Material supplied>
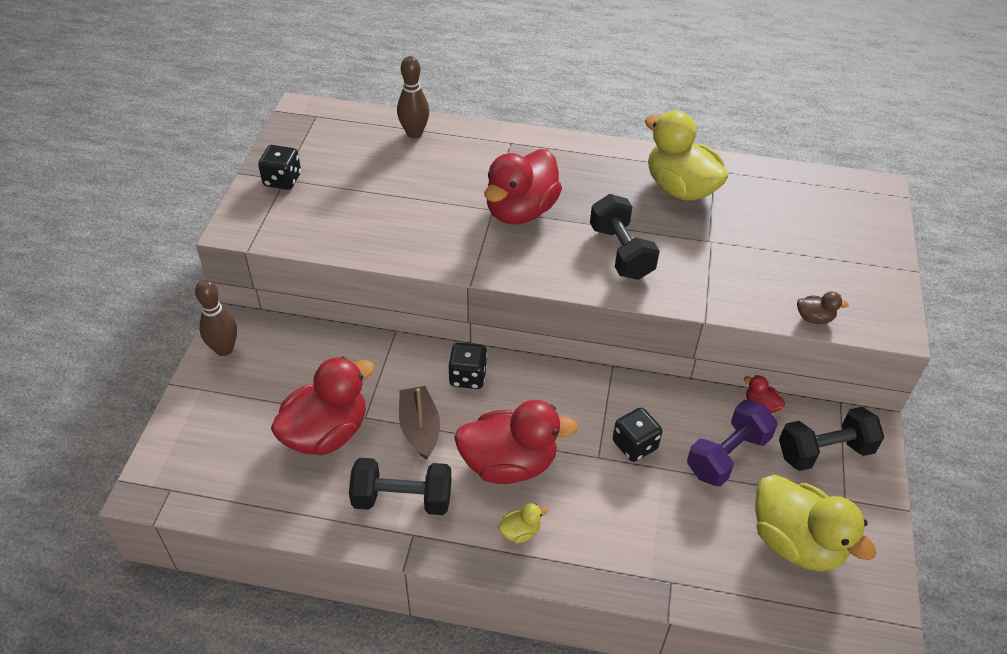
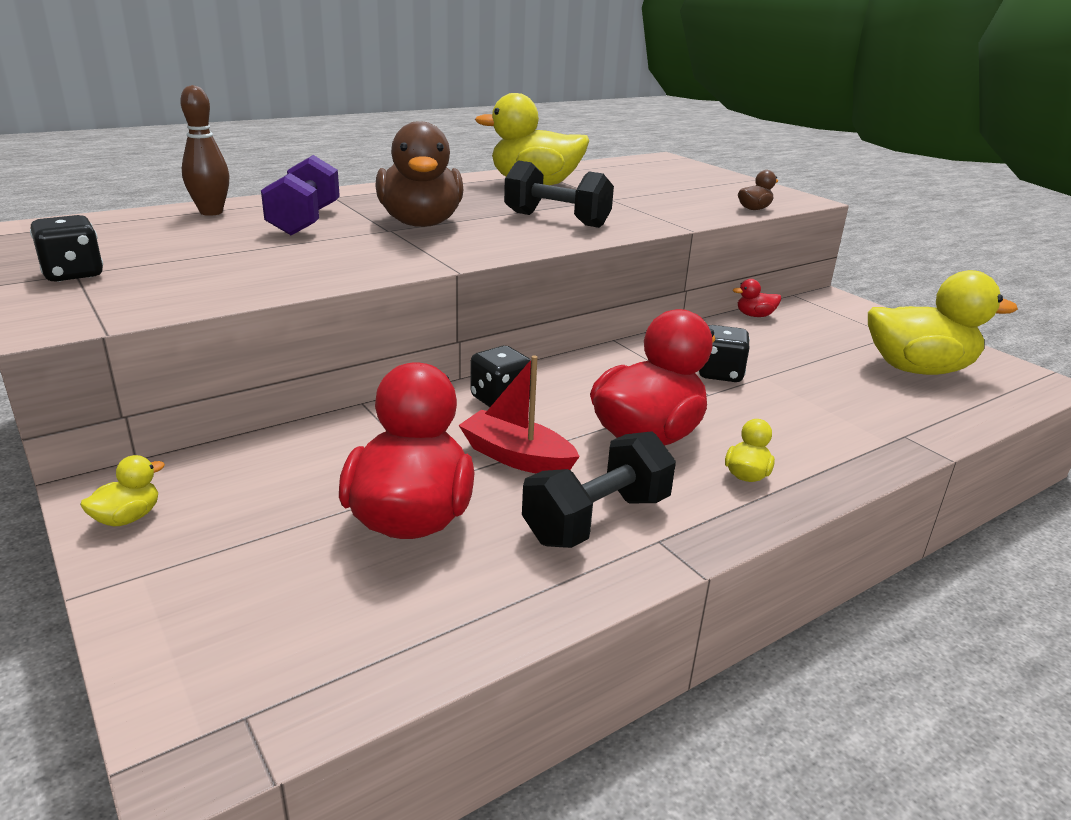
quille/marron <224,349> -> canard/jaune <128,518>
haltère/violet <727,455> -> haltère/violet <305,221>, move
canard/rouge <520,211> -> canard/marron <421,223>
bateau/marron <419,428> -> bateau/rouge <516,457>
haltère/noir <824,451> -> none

---

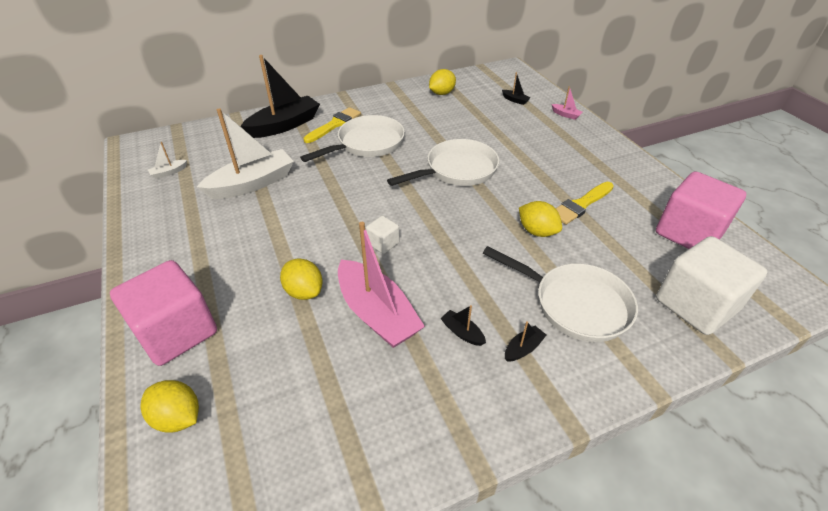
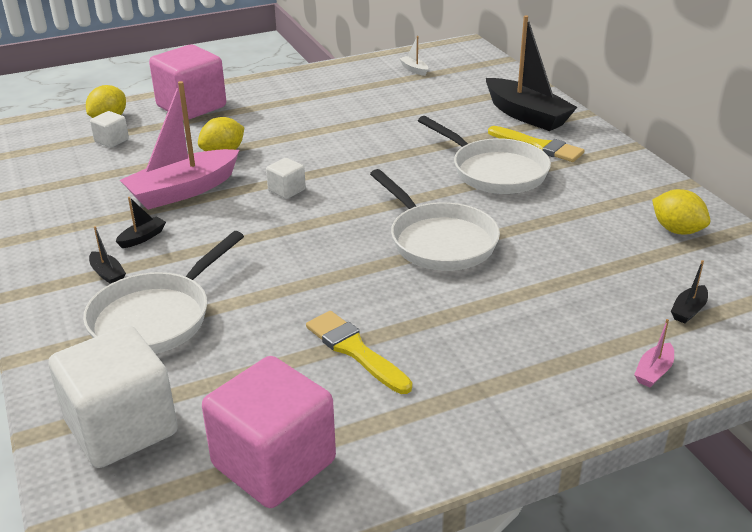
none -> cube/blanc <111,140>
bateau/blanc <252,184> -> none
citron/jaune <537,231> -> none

Exercise directions> Return only the part of the records above that opens with the line containing "bateau/blanc <252,184> -> none" and closes with the line containing "citron/jaune <537,231> -> none", ends included.

Exercise solution>
bateau/blanc <252,184> -> none
citron/jaune <537,231> -> none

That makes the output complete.